::: MATERIAL :::
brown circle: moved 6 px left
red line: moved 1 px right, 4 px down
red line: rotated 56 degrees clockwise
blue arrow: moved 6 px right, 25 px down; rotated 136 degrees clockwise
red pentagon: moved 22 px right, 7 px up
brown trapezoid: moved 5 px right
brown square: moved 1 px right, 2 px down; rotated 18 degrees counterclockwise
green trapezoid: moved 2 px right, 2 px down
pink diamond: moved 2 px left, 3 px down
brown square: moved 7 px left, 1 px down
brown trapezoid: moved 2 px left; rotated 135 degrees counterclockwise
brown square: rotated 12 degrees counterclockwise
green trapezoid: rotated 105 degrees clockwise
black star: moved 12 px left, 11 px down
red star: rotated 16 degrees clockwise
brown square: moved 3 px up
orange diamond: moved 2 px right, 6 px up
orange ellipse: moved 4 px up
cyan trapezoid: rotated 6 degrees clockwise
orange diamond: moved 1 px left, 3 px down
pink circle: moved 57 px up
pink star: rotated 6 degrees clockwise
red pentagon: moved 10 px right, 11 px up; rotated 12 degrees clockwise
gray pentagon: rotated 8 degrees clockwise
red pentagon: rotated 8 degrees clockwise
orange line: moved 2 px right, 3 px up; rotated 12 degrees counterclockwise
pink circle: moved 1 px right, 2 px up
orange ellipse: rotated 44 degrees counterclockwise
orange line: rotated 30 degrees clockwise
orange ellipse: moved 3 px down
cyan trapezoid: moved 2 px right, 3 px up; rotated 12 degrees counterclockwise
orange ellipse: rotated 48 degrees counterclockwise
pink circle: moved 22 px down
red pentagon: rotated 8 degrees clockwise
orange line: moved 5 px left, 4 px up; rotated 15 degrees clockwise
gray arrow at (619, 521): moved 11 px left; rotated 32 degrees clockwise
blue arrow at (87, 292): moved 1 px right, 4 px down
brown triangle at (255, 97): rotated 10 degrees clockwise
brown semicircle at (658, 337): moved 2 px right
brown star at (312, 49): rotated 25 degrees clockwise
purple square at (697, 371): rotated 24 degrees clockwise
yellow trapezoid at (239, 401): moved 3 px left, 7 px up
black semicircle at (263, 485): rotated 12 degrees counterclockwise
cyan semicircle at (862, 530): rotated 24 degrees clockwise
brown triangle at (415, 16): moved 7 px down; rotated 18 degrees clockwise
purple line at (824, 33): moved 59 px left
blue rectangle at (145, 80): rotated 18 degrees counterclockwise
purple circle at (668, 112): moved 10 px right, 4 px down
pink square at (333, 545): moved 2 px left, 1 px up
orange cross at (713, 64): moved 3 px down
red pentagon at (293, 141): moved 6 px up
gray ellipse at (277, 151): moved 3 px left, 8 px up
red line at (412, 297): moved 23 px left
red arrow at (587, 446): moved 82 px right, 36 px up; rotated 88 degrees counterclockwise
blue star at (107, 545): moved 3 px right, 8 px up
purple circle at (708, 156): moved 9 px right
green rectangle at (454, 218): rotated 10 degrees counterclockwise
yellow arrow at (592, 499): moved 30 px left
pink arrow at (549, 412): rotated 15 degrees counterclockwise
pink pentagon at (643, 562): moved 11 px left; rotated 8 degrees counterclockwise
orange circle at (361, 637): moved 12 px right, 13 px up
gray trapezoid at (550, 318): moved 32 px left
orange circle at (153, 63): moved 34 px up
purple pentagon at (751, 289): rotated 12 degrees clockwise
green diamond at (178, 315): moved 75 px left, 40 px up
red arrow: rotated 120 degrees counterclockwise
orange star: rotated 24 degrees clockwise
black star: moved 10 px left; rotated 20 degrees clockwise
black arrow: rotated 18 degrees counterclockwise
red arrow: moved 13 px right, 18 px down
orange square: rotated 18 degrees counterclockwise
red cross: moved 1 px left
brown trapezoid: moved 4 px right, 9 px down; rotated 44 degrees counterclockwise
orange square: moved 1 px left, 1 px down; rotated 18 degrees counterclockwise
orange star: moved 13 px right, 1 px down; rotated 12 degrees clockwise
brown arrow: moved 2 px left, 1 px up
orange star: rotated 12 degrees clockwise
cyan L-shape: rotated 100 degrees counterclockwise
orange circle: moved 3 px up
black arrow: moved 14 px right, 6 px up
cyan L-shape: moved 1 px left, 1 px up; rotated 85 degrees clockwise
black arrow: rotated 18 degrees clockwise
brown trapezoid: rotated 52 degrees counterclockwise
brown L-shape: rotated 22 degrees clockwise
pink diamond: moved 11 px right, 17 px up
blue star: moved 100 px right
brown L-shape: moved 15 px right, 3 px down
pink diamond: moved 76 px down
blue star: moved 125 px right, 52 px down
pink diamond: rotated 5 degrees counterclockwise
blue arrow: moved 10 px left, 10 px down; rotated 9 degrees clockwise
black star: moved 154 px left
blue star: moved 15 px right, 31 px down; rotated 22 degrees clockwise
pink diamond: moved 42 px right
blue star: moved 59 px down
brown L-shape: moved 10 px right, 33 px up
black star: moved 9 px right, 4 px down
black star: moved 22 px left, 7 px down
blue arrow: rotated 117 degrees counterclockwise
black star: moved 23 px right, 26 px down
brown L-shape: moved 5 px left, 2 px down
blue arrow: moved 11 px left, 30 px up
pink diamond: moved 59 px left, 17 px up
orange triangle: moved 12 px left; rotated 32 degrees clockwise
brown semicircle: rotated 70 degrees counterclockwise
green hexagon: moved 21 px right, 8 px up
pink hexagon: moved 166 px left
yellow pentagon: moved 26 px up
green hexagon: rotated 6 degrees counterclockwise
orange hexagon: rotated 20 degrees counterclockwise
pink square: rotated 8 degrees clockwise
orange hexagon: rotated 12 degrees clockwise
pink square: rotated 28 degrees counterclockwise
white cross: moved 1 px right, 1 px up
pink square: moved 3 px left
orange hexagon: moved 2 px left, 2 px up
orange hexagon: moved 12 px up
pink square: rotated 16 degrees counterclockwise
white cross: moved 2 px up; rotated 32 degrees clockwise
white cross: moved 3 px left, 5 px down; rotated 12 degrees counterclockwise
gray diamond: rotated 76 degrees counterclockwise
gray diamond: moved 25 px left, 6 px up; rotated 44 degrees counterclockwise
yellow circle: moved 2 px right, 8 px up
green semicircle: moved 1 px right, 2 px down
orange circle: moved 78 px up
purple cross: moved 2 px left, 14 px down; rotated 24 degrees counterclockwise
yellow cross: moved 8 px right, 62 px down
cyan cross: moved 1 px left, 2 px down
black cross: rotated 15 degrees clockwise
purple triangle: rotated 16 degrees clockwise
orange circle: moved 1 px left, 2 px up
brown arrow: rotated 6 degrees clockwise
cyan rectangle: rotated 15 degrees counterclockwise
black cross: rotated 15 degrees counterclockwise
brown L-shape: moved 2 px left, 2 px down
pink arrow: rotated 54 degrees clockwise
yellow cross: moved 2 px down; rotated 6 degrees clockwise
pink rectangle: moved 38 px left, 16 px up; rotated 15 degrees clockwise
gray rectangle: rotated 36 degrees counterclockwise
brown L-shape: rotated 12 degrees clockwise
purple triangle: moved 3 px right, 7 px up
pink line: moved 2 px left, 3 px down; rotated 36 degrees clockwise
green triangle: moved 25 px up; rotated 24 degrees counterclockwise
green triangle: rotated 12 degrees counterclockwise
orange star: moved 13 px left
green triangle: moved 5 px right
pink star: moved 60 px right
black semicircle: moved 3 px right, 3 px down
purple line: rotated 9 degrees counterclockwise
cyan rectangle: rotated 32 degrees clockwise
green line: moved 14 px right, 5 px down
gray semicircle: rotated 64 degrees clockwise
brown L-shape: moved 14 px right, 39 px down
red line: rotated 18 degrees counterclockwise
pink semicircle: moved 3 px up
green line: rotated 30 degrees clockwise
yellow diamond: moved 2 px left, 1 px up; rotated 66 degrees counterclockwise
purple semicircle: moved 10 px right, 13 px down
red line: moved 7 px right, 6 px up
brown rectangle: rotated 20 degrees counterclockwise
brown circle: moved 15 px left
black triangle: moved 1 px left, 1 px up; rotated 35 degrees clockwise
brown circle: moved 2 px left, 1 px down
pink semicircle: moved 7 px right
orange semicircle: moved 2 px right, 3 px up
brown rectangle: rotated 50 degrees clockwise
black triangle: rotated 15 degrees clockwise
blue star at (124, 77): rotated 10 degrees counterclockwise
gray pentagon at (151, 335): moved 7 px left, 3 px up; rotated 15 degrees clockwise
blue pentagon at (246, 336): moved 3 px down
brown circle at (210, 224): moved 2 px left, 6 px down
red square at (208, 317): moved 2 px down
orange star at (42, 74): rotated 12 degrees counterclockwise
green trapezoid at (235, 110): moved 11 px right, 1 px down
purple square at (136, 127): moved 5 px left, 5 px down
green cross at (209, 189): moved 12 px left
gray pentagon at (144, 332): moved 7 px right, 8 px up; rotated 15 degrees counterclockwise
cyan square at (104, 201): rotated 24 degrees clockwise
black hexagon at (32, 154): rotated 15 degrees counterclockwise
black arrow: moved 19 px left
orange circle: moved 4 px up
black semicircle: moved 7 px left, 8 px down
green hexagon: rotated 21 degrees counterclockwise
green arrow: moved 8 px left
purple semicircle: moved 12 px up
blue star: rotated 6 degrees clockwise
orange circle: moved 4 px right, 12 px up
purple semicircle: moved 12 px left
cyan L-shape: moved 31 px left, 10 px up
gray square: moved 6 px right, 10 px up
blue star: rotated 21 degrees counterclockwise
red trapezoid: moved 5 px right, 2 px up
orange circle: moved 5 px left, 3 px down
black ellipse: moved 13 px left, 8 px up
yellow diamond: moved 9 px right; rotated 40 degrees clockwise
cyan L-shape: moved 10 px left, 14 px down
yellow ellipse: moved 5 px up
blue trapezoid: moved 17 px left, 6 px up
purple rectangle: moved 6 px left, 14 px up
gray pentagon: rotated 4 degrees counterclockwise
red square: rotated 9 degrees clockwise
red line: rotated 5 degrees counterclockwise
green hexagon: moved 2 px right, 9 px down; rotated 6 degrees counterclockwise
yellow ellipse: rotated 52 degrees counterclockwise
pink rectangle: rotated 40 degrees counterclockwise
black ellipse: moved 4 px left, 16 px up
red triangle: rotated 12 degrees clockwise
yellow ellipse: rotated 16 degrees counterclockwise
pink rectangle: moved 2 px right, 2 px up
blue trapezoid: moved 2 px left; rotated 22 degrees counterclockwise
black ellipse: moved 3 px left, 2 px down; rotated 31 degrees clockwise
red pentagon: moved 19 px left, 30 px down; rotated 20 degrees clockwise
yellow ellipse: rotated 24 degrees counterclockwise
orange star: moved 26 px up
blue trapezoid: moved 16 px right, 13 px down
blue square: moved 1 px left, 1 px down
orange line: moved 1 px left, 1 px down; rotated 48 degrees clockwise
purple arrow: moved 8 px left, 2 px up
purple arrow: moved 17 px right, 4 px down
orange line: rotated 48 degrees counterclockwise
:::
Retype the stretch of the records from the very first line through the line containing "pink circle: moved 22 px down", including both ends.

### PROBLEM SOLUTION:
brown circle: moved 6 px left
red line: moved 1 px right, 4 px down
red line: rotated 56 degrees clockwise
blue arrow: moved 6 px right, 25 px down; rotated 136 degrees clockwise
red pentagon: moved 22 px right, 7 px up
brown trapezoid: moved 5 px right
brown square: moved 1 px right, 2 px down; rotated 18 degrees counterclockwise
green trapezoid: moved 2 px right, 2 px down
pink diamond: moved 2 px left, 3 px down
brown square: moved 7 px left, 1 px down
brown trapezoid: moved 2 px left; rotated 135 degrees counterclockwise
brown square: rotated 12 degrees counterclockwise
green trapezoid: rotated 105 degrees clockwise
black star: moved 12 px left, 11 px down
red star: rotated 16 degrees clockwise
brown square: moved 3 px up
orange diamond: moved 2 px right, 6 px up
orange ellipse: moved 4 px up
cyan trapezoid: rotated 6 degrees clockwise
orange diamond: moved 1 px left, 3 px down
pink circle: moved 57 px up
pink star: rotated 6 degrees clockwise
red pentagon: moved 10 px right, 11 px up; rotated 12 degrees clockwise
gray pentagon: rotated 8 degrees clockwise
red pentagon: rotated 8 degrees clockwise
orange line: moved 2 px right, 3 px up; rotated 12 degrees counterclockwise
pink circle: moved 1 px right, 2 px up
orange ellipse: rotated 44 degrees counterclockwise
orange line: rotated 30 degrees clockwise
orange ellipse: moved 3 px down
cyan trapezoid: moved 2 px right, 3 px up; rotated 12 degrees counterclockwise
orange ellipse: rotated 48 degrees counterclockwise
pink circle: moved 22 px down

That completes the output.